- **Exercise**
With pictures left out, only the lines from the one containing "green shoe: 0 -> 1" through the end of the records should be reproduced exactly, please.

--

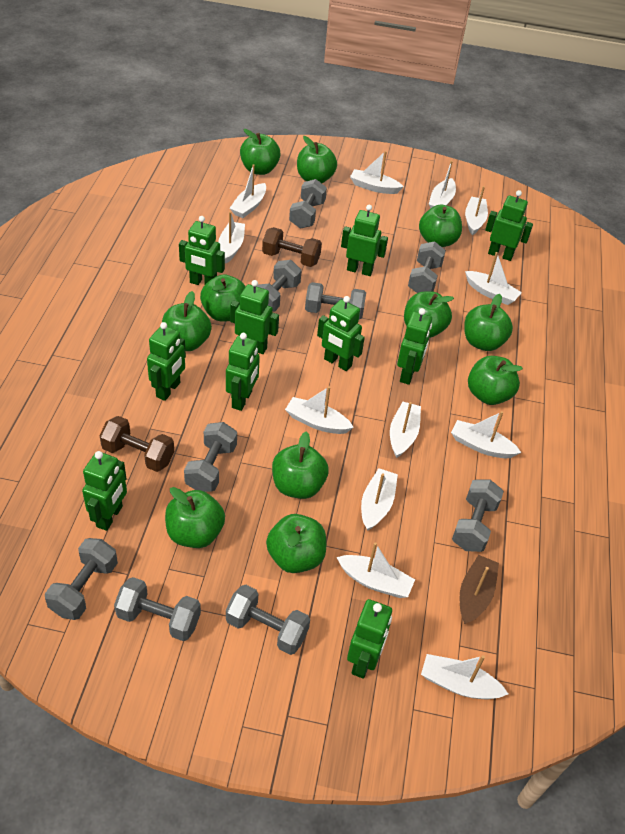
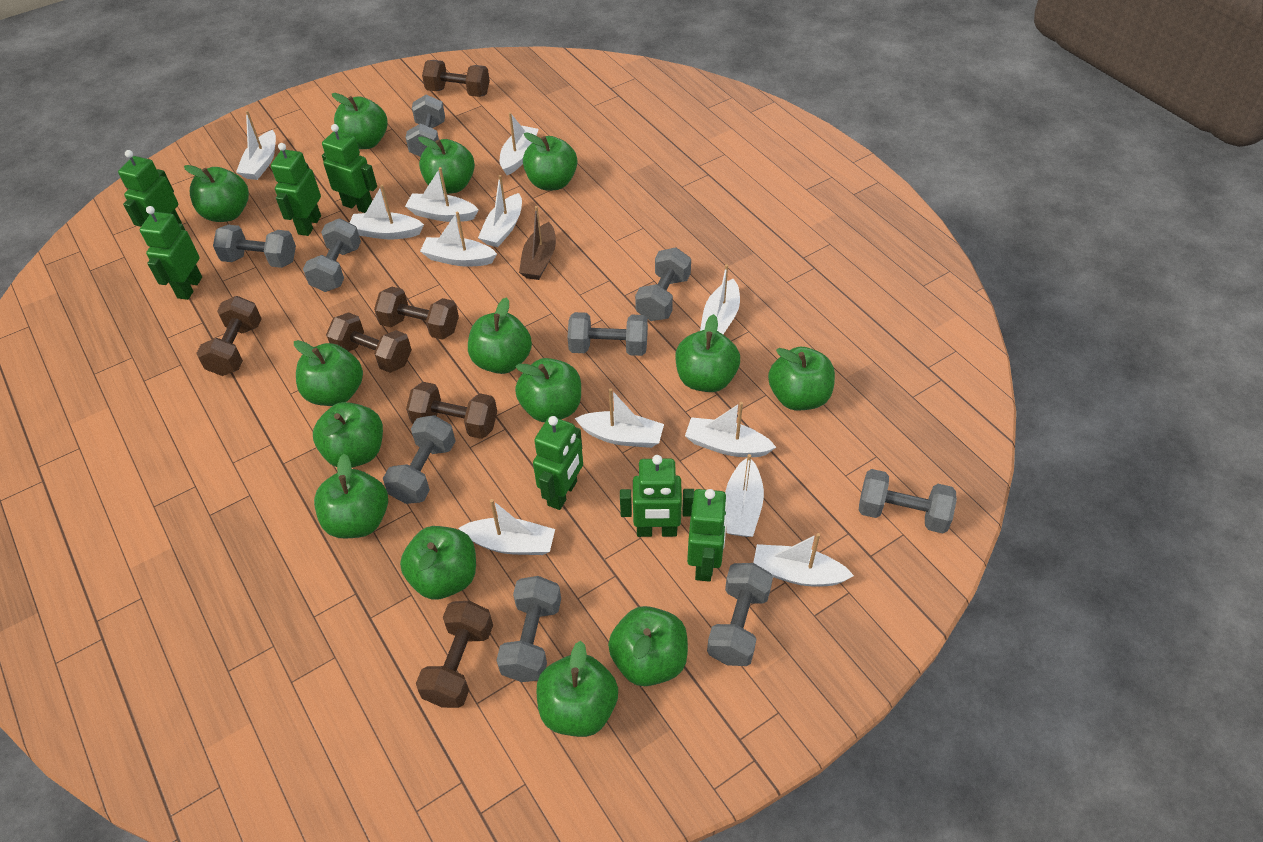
brown dumbbell: 2 -> 6
green apple: 11 -> 14
green robot: 10 -> 7

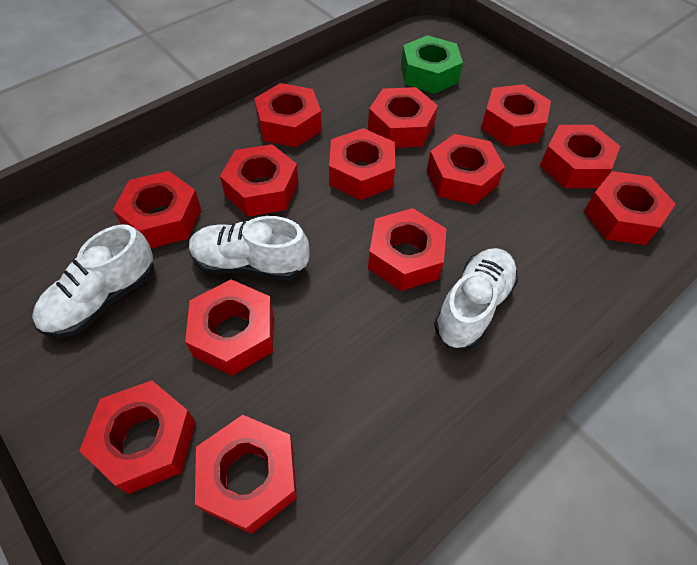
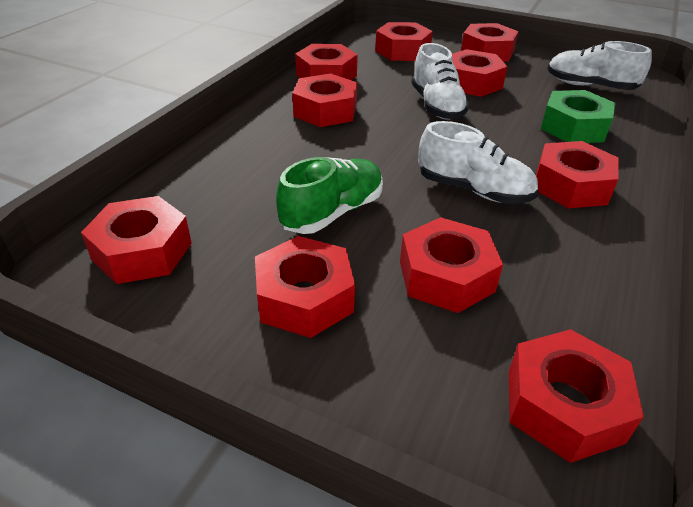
green shoe: 0 -> 1
red nut: 13 -> 10

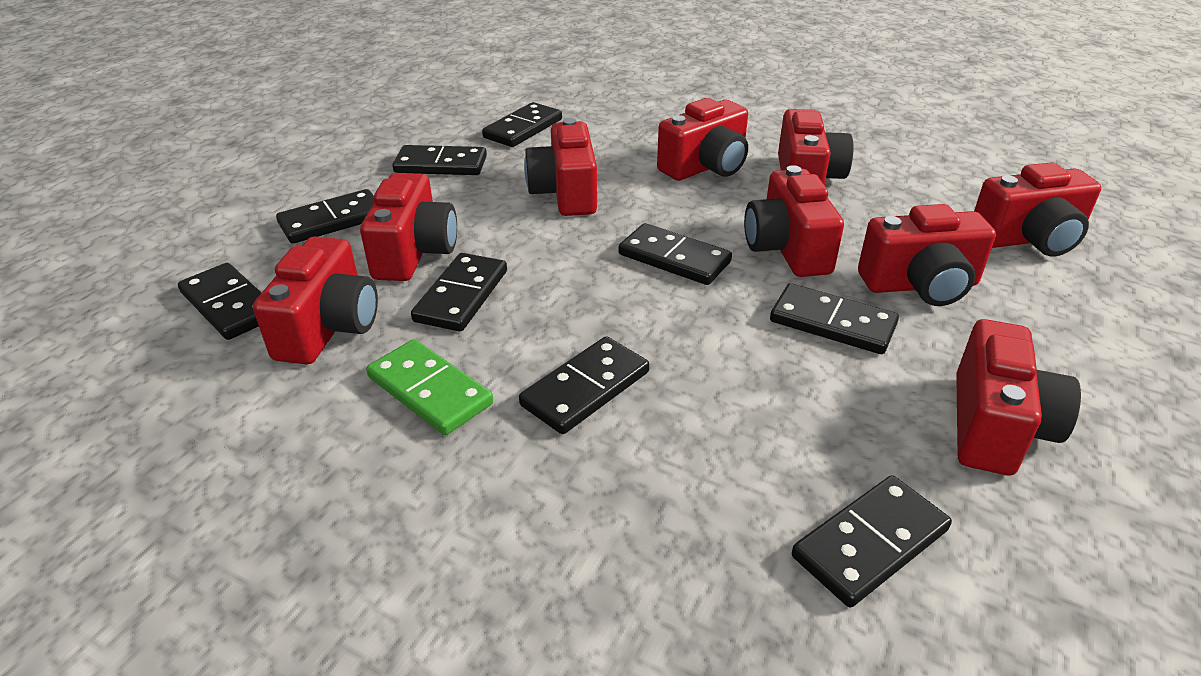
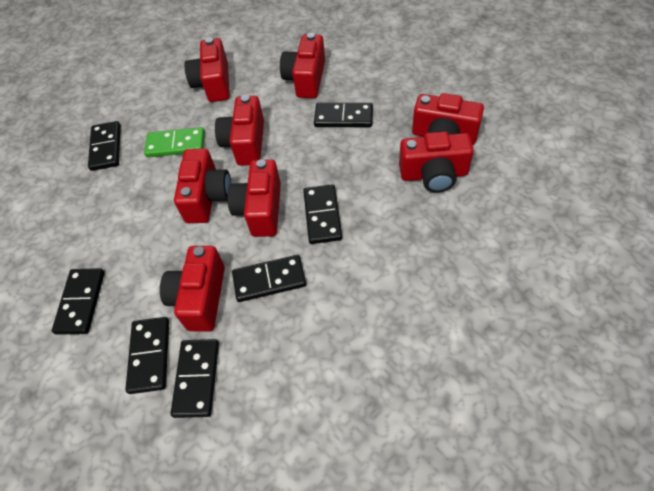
black domino: 9 -> 7
red camera: 9 -> 8

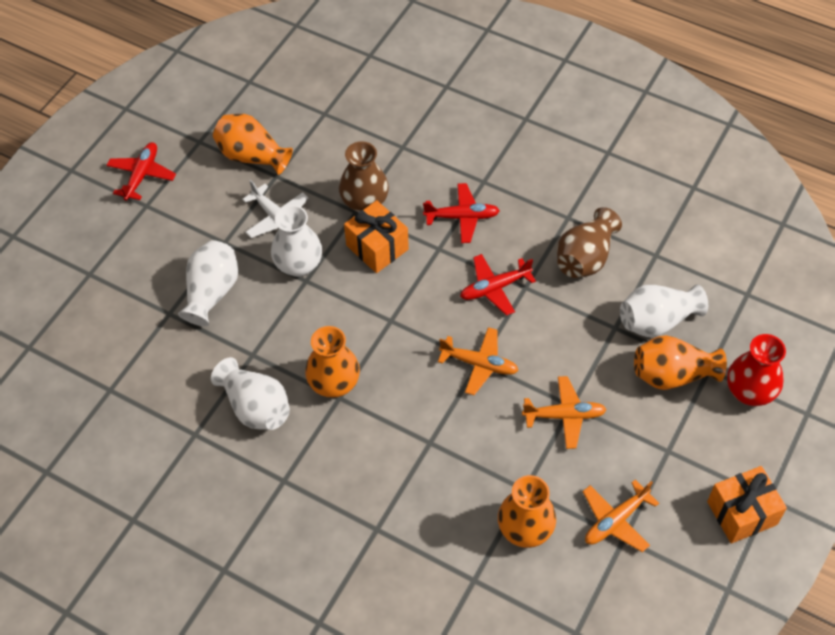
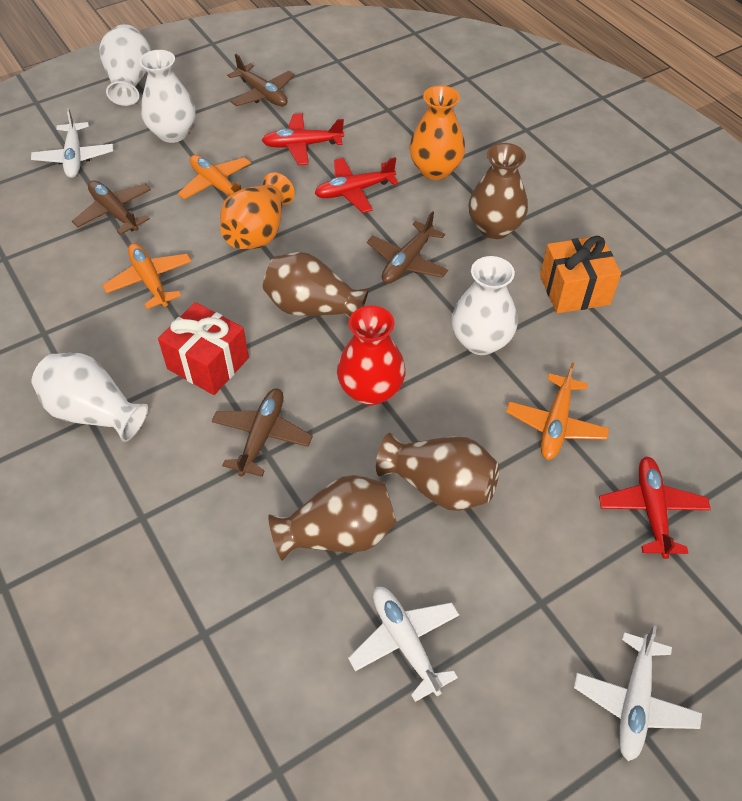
brown plane: 0 -> 4
brown vase: 2 -> 4
orange gift: 2 -> 1
orange vase: 4 -> 2
red gift: 0 -> 1
white plane: 1 -> 3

--

- **Answer section**
green shoe: 0 -> 1
red nut: 13 -> 10

black domino: 9 -> 7
red camera: 9 -> 8

brown plane: 0 -> 4
brown vase: 2 -> 4
orange gift: 2 -> 1
orange vase: 4 -> 2
red gift: 0 -> 1
white plane: 1 -> 3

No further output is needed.